— Task objective —
When you reach the line containing "KEYS3 pin K2: D6 -> RX", begin copying, and keep copying each line exactly until the listing ends.

— Data for processing —
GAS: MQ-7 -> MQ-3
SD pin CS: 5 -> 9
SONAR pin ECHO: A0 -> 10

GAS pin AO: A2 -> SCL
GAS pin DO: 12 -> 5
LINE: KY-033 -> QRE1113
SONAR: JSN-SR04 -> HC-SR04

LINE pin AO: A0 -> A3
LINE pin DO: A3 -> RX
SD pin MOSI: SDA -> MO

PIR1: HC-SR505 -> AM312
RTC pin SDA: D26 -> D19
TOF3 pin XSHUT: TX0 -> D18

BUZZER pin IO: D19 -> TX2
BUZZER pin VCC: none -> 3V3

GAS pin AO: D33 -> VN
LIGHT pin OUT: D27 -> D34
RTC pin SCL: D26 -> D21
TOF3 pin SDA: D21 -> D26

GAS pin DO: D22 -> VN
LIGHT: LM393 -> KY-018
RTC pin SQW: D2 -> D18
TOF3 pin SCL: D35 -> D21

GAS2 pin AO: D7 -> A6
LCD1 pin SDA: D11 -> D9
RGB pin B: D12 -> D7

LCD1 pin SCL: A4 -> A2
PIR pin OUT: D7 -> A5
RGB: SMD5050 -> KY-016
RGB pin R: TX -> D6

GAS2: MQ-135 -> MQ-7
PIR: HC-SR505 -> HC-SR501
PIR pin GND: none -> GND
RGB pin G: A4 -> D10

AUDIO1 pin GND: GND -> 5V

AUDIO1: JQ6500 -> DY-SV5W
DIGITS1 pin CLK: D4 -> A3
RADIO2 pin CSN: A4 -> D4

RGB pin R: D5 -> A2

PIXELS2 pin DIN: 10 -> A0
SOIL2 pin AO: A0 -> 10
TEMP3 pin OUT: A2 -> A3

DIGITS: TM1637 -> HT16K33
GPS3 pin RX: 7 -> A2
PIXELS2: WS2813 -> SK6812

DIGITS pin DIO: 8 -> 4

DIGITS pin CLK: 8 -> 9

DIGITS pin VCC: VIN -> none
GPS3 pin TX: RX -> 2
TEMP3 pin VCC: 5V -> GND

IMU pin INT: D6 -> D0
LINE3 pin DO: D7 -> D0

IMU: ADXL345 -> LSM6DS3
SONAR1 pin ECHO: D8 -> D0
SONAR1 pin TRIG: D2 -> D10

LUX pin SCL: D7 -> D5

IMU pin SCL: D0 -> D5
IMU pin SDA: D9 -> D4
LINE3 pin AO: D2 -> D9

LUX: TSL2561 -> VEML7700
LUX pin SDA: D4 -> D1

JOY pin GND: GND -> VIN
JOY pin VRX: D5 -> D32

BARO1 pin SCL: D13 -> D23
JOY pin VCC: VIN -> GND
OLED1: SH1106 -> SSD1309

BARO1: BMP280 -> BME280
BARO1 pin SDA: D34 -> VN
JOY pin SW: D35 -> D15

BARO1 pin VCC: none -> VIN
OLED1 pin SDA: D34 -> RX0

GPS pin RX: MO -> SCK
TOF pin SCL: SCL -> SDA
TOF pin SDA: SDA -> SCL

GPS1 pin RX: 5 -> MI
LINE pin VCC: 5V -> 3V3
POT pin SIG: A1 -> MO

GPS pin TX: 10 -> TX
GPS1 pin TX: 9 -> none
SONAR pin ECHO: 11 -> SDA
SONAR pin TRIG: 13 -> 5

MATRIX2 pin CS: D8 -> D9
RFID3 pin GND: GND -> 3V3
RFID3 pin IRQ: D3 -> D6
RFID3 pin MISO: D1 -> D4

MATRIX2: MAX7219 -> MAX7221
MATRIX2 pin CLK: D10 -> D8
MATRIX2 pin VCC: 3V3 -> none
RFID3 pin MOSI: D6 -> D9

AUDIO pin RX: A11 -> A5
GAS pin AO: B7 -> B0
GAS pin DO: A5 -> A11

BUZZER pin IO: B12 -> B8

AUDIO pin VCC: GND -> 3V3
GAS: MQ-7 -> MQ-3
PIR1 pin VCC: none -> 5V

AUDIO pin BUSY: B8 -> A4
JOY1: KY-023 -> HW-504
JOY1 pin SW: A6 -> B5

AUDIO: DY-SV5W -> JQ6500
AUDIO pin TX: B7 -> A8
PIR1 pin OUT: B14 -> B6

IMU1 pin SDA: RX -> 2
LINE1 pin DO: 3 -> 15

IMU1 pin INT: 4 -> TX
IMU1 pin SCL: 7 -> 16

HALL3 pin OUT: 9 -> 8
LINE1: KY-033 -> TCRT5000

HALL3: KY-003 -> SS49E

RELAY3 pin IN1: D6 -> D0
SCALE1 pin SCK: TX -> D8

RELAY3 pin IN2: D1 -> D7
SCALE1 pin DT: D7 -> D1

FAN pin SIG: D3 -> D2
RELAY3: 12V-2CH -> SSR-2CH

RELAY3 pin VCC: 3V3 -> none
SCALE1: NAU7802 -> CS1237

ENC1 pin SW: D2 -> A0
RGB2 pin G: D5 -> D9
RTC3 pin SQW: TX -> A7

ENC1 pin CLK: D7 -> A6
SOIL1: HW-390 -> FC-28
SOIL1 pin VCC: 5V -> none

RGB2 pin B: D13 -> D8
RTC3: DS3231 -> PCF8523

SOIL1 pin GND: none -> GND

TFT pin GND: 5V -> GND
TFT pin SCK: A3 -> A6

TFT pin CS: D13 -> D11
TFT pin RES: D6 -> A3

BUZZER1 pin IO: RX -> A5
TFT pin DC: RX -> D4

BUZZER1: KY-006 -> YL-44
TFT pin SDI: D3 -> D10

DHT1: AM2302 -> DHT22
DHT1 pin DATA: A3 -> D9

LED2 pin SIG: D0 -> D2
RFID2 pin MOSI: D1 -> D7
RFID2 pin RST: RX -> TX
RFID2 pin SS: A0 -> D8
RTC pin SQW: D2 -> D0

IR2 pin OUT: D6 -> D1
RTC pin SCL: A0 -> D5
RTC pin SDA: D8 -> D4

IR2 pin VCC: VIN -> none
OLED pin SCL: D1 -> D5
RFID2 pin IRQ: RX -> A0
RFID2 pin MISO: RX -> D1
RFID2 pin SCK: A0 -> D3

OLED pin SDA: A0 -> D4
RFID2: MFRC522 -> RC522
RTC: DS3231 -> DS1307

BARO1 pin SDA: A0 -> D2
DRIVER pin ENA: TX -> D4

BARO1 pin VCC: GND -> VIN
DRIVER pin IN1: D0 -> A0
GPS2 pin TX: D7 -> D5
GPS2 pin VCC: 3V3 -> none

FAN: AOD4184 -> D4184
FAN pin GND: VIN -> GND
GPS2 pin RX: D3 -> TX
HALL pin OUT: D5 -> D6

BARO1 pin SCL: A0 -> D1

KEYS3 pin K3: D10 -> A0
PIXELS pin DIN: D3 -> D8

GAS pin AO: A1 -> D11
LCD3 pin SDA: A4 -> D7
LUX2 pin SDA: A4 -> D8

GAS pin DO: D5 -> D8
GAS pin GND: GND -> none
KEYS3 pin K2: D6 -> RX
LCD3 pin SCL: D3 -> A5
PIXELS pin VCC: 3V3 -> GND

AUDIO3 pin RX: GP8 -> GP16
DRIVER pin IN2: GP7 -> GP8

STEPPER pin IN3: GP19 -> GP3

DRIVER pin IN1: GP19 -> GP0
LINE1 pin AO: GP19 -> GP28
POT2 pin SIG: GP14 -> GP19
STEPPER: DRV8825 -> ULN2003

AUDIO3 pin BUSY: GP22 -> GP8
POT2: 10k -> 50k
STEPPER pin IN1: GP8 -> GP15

— Solution for this task —
KEYS3 pin K2: D6 -> RX
LCD3 pin SCL: D3 -> A5
PIXELS pin VCC: 3V3 -> GND

AUDIO3 pin RX: GP8 -> GP16
DRIVER pin IN2: GP7 -> GP8

STEPPER pin IN3: GP19 -> GP3

DRIVER pin IN1: GP19 -> GP0
LINE1 pin AO: GP19 -> GP28
POT2 pin SIG: GP14 -> GP19
STEPPER: DRV8825 -> ULN2003

AUDIO3 pin BUSY: GP22 -> GP8
POT2: 10k -> 50k
STEPPER pin IN1: GP8 -> GP15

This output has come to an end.